How to complete this task
Below are entries to be transcribed exactly; exclude the pictures from the copy.

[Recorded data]
++++++

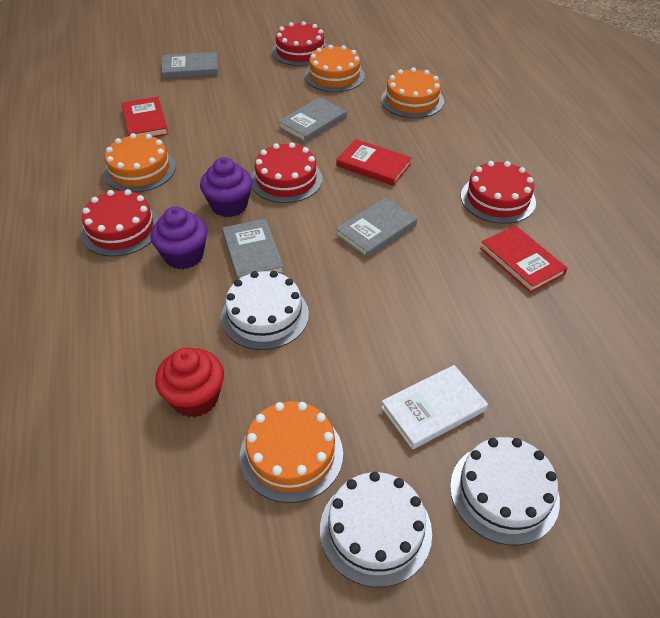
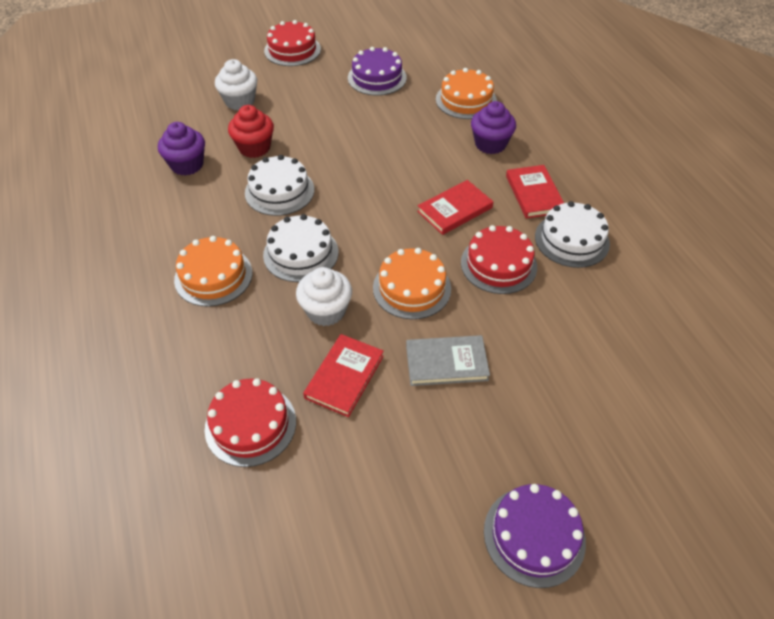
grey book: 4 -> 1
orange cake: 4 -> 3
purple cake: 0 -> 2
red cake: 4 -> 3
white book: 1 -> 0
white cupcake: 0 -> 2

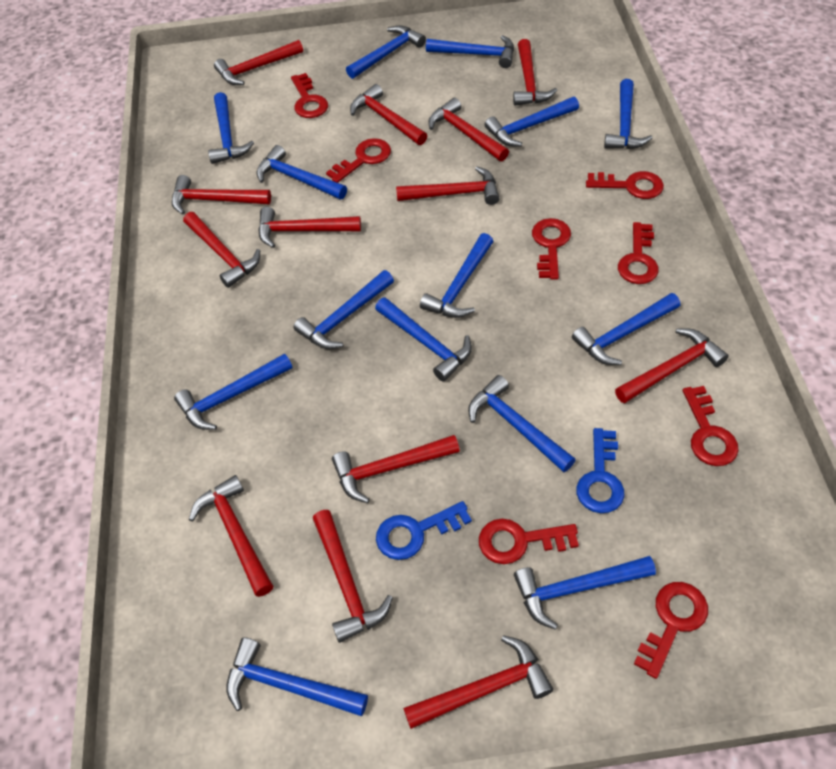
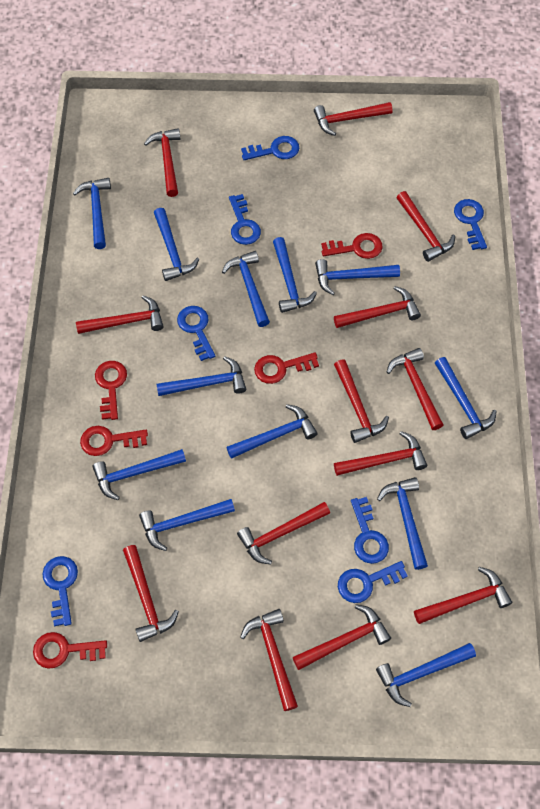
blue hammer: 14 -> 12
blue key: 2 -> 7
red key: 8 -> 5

++++++

Solution
grey book: 4 -> 1
orange cake: 4 -> 3
purple cake: 0 -> 2
red cake: 4 -> 3
white book: 1 -> 0
white cupcake: 0 -> 2

blue hammer: 14 -> 12
blue key: 2 -> 7
red key: 8 -> 5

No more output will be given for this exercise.